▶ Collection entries
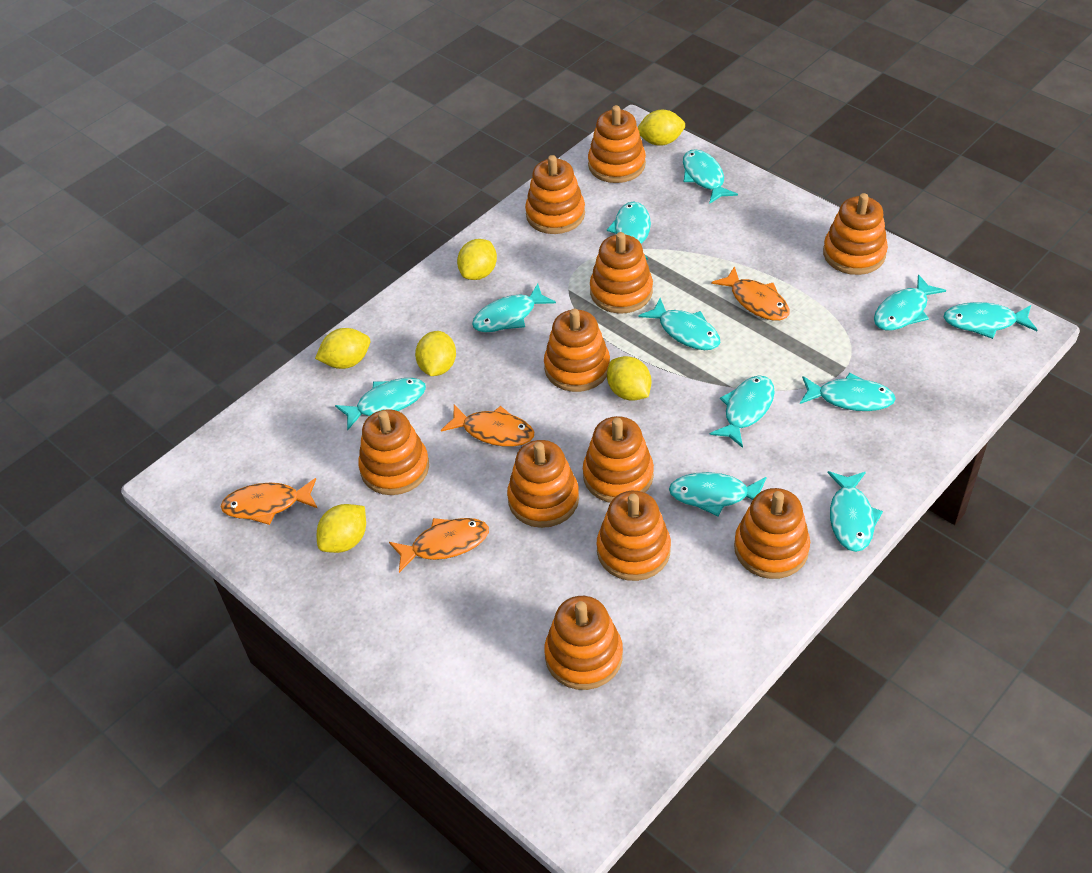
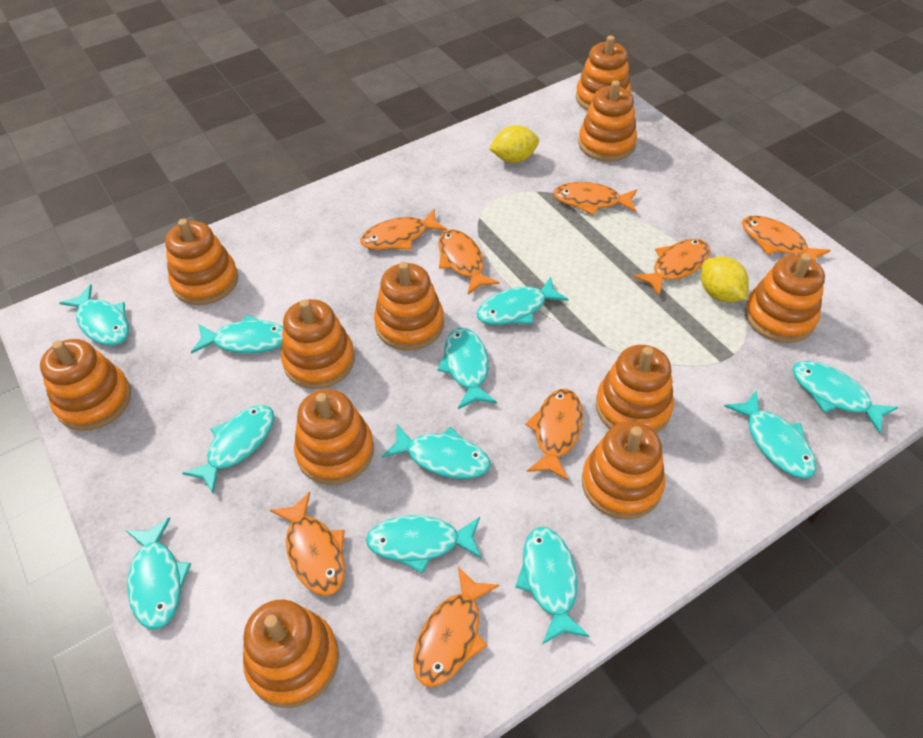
orange fish: 4 -> 8
yellow lemon: 6 -> 2

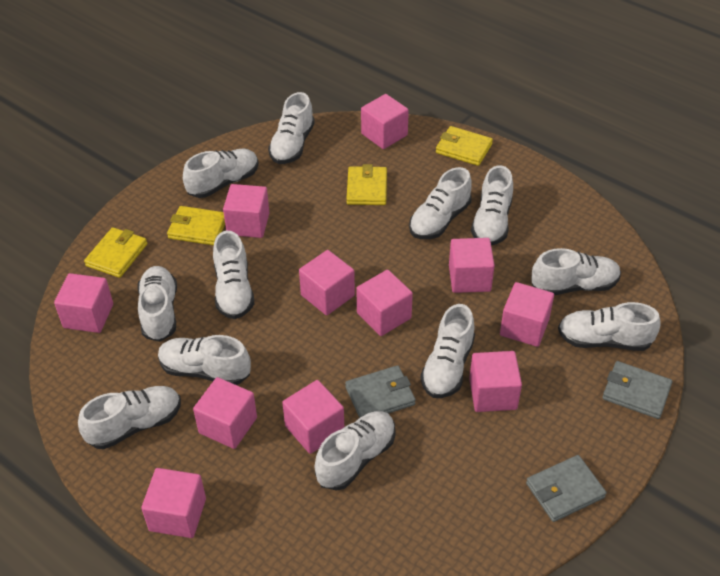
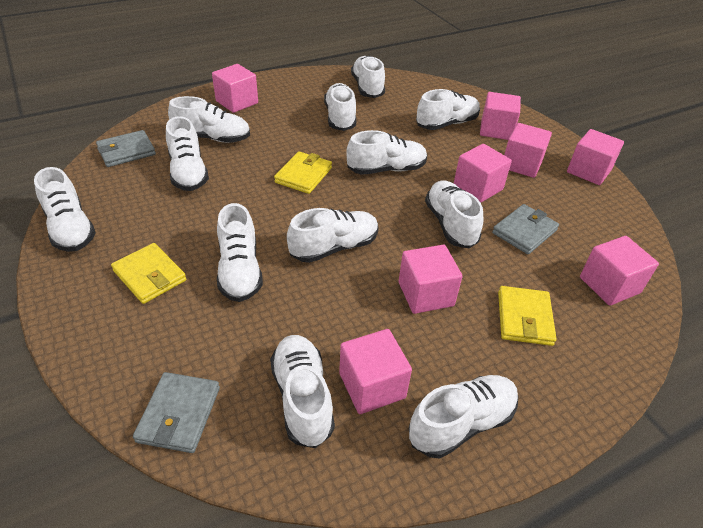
pink cube: 11 -> 8
yellow wallet: 4 -> 3

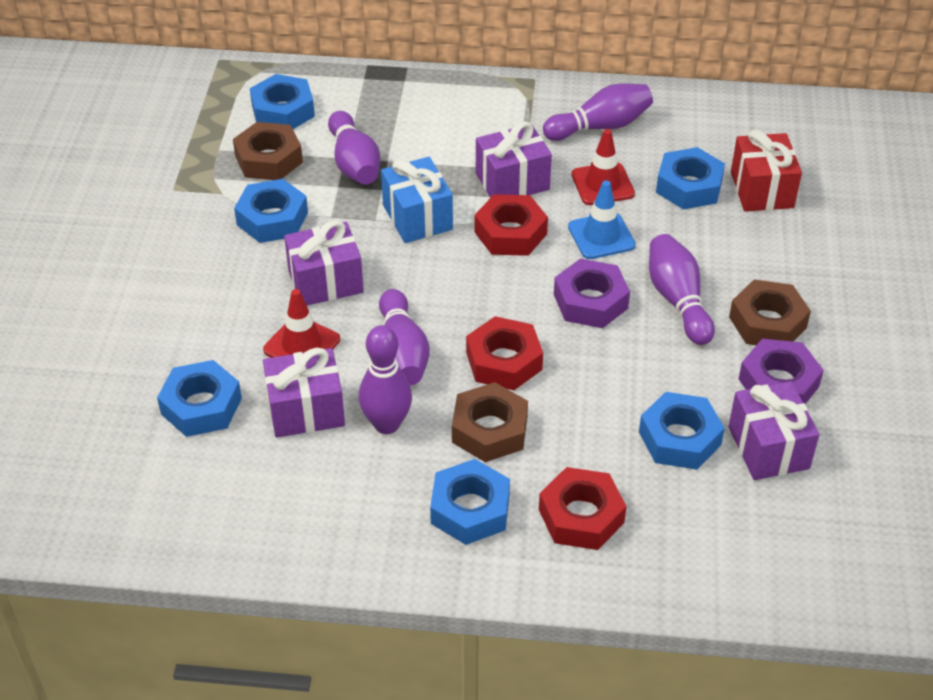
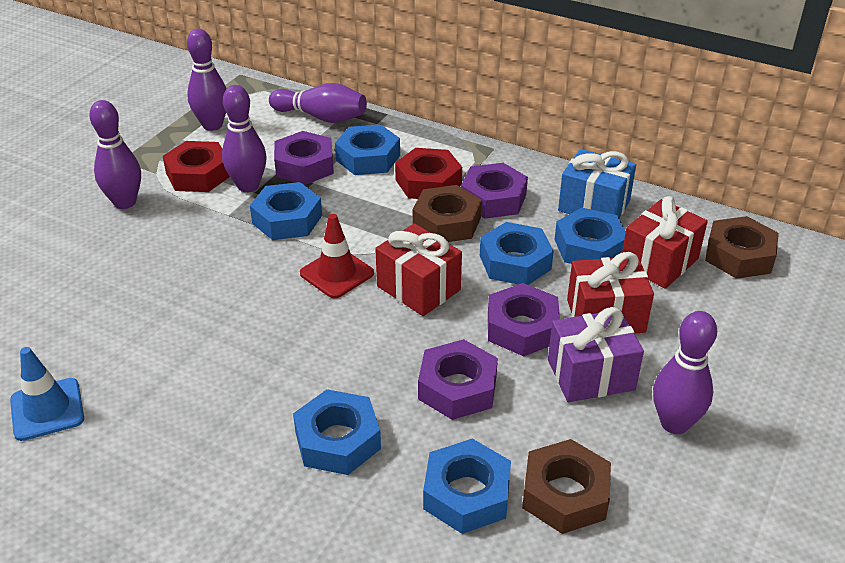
purple gift: 4 -> 1
purple nut: 2 -> 4
red gift: 1 -> 3
red nut: 3 -> 2
red traffic cone: 2 -> 1

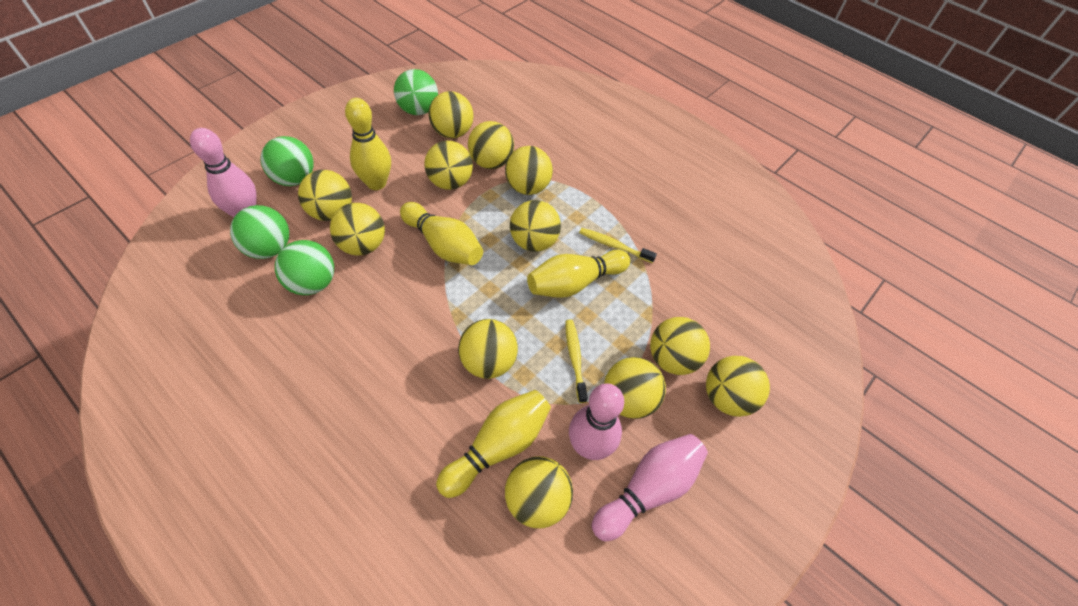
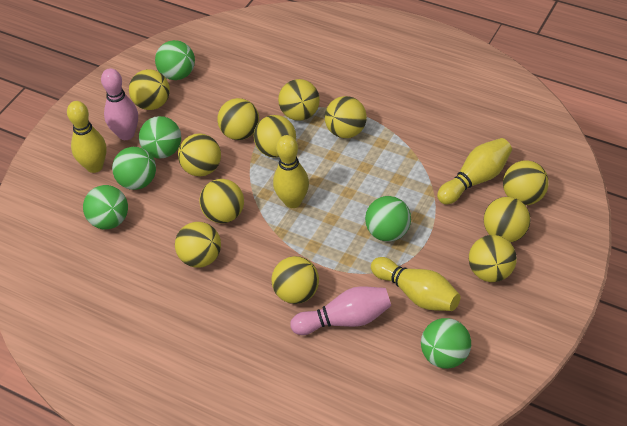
green ball: 4 -> 6
pink bowling pin: 3 -> 2
yellow toothbrush: 2 -> 0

▶ Work task
The data above should be returned in full, exactly as written, apart from its images.

▶ Expected output
orange fish: 4 -> 8
yellow lemon: 6 -> 2

pink cube: 11 -> 8
yellow wallet: 4 -> 3

purple gift: 4 -> 1
purple nut: 2 -> 4
red gift: 1 -> 3
red nut: 3 -> 2
red traffic cone: 2 -> 1

green ball: 4 -> 6
pink bowling pin: 3 -> 2
yellow toothbrush: 2 -> 0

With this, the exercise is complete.